[Given data]
---+---
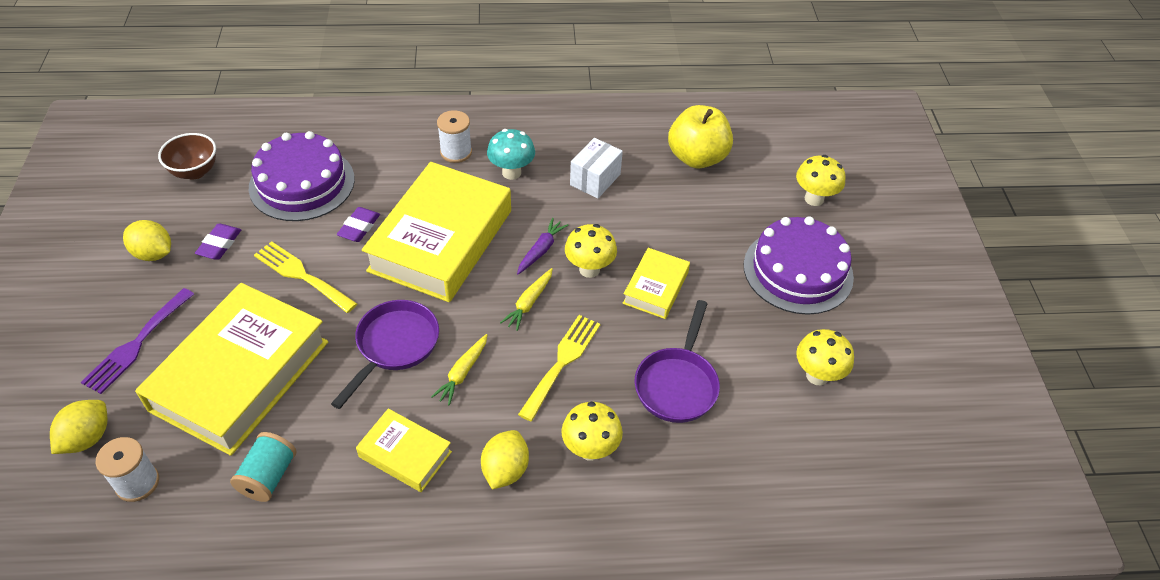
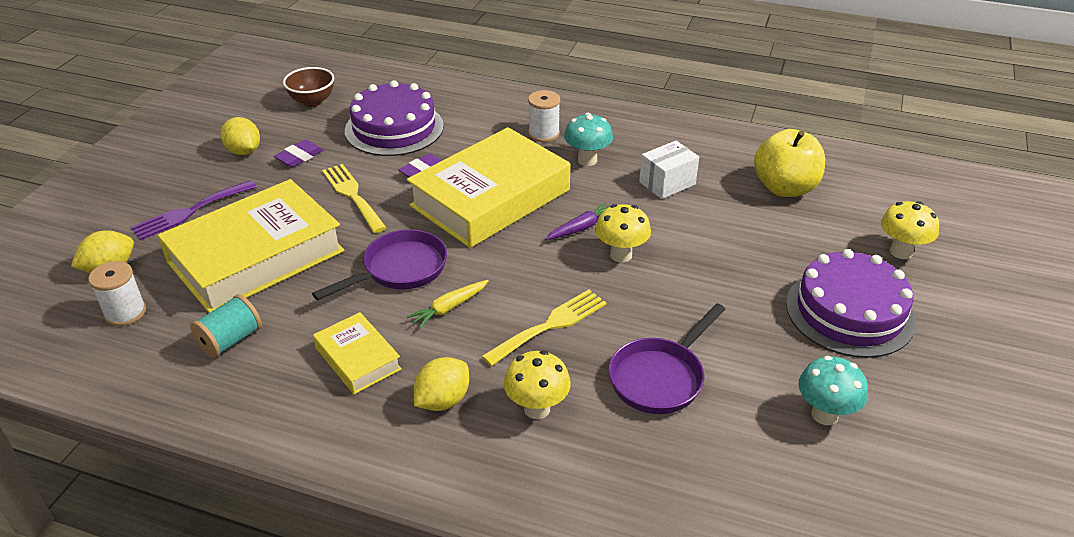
camera: 25 degrees right, 10 degrees down
(529, 303) = (545, 268): yellow carrot -> none
(655, 288) = (681, 287): yellow book -> none
(817, 375) = (824, 414): yellow mushroom -> turquoise mushroom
---+---
[Aim of the exercise] With the pictures removed, set down the entire listing exactly.

[Answer to this task]
camera: 25 degrees right, 10 degrees down
(529, 303) = (545, 268): yellow carrot -> none
(655, 288) = (681, 287): yellow book -> none
(817, 375) = (824, 414): yellow mushroom -> turquoise mushroom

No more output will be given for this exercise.